Assignment -> Within the records below, reproduce without change the lines from the line that has "camera: 30 degrees right, 0 degrees up" through the line that has "(663, 505) = (675, 669): turquoise", and only those.

Information provided ->

****

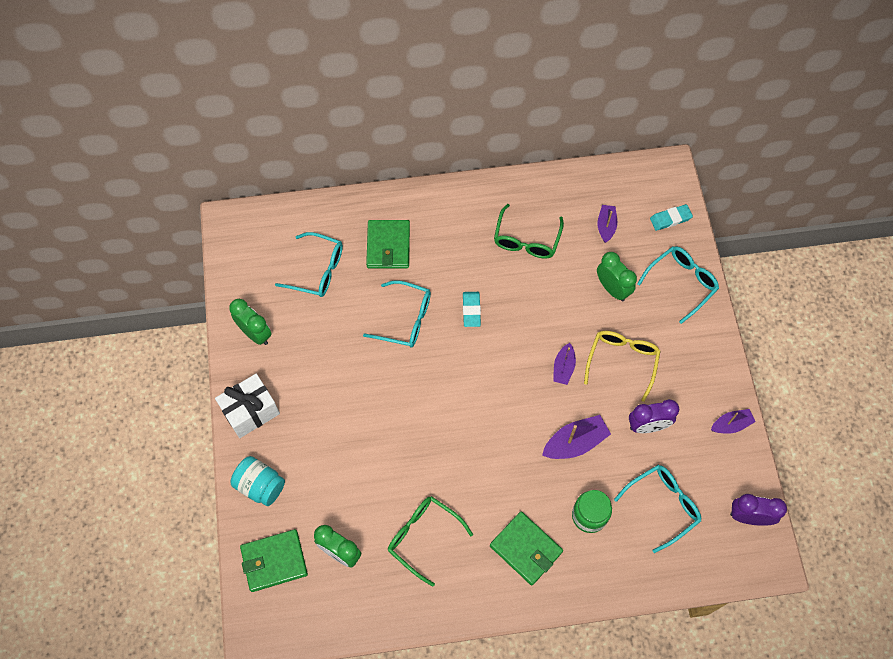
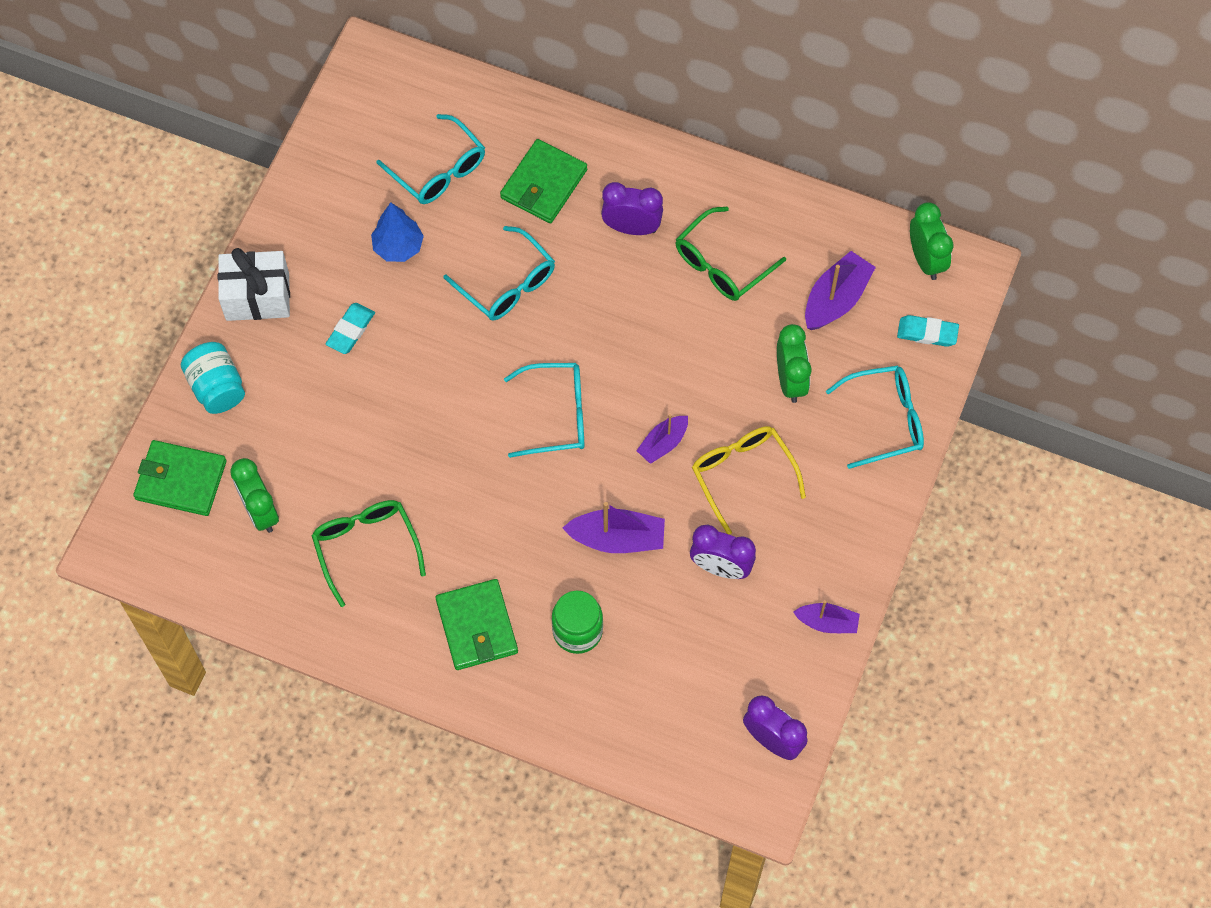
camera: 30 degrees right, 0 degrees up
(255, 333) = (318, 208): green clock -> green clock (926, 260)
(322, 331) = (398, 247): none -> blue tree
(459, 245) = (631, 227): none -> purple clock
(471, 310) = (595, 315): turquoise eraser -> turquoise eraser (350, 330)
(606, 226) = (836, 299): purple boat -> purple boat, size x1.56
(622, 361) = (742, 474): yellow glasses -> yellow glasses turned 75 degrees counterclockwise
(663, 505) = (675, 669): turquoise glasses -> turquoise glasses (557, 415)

****

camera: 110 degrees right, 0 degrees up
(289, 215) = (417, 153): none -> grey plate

****

Written answer ->
camera: 30 degrees right, 0 degrees up
(255, 333) = (318, 208): green clock -> green clock (926, 260)
(322, 331) = (398, 247): none -> blue tree
(459, 245) = (631, 227): none -> purple clock
(471, 310) = (595, 315): turquoise eraser -> turquoise eraser (350, 330)
(606, 226) = (836, 299): purple boat -> purple boat, size x1.56
(622, 361) = (742, 474): yellow glasses -> yellow glasses turned 75 degrees counterclockwise
(663, 505) = (675, 669): turquoise glasses -> turquoise glasses (557, 415)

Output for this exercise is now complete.